## EXERCISE GOAL:
From the entries below, reproduce exactly the line containing "RADIO3 pin SCK: RX -> 10", the line containing "JOY3 pin VRY: GP18 -> GP15", and every line in between, with nothing added.

====== RAW DATA

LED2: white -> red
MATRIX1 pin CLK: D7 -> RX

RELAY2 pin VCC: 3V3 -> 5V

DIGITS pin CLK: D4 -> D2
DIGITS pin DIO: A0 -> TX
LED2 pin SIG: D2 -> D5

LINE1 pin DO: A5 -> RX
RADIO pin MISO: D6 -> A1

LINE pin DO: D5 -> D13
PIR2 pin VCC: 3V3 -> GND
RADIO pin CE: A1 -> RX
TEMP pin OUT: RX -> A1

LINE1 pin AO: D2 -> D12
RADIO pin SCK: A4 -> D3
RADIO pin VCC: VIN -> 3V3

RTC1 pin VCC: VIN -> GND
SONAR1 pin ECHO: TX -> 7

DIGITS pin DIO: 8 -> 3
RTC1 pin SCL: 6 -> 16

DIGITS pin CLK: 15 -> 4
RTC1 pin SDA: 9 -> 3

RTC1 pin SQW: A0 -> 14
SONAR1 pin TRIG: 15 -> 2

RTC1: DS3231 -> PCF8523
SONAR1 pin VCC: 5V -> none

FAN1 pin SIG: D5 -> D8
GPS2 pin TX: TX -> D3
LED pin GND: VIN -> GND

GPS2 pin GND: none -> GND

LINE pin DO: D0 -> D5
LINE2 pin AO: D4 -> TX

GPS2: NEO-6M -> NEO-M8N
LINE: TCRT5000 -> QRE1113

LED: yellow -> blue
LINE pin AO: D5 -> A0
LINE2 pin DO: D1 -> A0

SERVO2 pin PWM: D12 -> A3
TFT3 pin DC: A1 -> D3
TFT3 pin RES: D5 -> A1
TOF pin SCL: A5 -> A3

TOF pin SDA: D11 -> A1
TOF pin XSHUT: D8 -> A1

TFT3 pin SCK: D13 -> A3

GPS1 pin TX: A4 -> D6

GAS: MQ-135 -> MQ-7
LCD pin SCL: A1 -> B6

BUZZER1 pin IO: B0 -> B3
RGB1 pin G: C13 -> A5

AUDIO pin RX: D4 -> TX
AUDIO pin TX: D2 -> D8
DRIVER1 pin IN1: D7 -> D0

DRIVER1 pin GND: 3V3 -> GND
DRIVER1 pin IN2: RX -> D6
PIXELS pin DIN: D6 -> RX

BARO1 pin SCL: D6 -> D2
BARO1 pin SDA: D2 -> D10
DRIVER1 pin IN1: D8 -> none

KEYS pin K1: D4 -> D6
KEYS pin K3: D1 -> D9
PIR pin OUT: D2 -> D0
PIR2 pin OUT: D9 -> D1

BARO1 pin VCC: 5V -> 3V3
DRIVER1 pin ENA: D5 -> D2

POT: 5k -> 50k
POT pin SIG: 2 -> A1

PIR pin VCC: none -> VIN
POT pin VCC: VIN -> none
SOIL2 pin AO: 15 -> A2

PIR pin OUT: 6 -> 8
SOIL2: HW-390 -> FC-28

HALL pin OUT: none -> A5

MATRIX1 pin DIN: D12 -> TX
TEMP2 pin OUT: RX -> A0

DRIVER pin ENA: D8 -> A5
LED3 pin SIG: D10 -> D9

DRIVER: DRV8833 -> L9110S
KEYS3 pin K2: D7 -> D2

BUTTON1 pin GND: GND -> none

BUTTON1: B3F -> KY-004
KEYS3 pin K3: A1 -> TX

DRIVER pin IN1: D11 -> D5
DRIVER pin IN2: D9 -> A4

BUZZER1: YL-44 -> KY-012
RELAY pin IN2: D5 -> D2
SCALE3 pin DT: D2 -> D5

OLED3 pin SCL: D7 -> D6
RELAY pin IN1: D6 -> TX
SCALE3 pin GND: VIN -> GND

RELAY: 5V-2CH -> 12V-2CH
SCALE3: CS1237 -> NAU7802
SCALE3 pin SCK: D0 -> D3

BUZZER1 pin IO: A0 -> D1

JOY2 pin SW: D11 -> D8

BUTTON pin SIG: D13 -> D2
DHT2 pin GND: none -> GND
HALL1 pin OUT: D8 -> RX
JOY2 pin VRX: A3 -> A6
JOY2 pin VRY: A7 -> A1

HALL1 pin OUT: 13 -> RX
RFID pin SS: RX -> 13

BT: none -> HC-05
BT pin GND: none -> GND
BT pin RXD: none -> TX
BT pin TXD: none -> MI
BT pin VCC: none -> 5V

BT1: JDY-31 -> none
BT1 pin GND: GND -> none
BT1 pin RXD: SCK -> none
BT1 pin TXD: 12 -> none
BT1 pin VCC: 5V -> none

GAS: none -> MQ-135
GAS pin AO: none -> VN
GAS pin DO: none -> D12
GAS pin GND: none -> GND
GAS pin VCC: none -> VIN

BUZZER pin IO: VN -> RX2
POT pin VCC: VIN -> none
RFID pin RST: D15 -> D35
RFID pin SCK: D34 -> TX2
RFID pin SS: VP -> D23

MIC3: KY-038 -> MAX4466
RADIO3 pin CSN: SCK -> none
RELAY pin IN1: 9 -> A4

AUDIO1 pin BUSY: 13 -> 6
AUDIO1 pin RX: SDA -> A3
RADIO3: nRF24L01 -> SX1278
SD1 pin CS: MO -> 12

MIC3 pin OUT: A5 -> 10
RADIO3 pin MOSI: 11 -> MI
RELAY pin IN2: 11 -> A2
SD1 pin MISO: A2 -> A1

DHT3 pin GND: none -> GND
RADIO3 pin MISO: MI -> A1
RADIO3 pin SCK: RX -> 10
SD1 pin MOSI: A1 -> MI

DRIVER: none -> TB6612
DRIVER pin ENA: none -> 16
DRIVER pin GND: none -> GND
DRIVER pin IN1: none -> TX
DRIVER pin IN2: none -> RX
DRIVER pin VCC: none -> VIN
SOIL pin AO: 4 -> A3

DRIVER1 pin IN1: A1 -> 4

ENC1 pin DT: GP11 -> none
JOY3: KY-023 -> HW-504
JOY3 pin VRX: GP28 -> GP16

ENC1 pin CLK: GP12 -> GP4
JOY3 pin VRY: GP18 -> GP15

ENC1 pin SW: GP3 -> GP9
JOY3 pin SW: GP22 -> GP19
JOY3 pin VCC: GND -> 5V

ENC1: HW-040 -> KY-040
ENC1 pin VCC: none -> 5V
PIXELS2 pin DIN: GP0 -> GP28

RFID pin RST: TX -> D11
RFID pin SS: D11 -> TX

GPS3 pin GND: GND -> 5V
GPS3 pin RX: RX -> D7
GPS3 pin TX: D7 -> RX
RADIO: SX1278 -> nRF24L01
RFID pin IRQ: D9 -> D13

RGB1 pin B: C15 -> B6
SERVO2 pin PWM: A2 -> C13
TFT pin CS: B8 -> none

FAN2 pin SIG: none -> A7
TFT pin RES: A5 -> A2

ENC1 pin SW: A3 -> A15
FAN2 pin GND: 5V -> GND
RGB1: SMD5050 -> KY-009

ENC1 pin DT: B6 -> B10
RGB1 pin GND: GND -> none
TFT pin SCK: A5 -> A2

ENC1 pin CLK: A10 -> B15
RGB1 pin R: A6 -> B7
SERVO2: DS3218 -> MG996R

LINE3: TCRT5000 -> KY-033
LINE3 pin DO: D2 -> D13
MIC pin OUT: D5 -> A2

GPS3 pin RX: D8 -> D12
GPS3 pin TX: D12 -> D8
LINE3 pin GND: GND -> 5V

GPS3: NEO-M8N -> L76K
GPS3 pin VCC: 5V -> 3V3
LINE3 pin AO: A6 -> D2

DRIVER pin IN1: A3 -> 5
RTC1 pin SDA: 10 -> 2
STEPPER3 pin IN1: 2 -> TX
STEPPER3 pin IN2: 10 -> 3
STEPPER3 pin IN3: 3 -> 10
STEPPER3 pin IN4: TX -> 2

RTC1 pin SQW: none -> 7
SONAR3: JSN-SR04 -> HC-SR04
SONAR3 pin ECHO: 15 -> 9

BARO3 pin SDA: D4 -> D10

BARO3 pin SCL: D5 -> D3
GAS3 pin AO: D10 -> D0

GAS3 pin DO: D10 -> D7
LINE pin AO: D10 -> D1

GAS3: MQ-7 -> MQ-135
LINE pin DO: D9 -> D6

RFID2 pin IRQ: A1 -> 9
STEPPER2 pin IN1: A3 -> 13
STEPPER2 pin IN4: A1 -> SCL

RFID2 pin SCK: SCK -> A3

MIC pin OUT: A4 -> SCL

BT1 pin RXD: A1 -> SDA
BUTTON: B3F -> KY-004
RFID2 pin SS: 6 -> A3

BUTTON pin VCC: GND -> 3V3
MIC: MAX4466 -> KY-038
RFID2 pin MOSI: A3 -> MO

============

## OUTPUT FOR THIS EXERCISE:
RADIO3 pin SCK: RX -> 10
SD1 pin MOSI: A1 -> MI

DRIVER: none -> TB6612
DRIVER pin ENA: none -> 16
DRIVER pin GND: none -> GND
DRIVER pin IN1: none -> TX
DRIVER pin IN2: none -> RX
DRIVER pin VCC: none -> VIN
SOIL pin AO: 4 -> A3

DRIVER1 pin IN1: A1 -> 4

ENC1 pin DT: GP11 -> none
JOY3: KY-023 -> HW-504
JOY3 pin VRX: GP28 -> GP16

ENC1 pin CLK: GP12 -> GP4
JOY3 pin VRY: GP18 -> GP15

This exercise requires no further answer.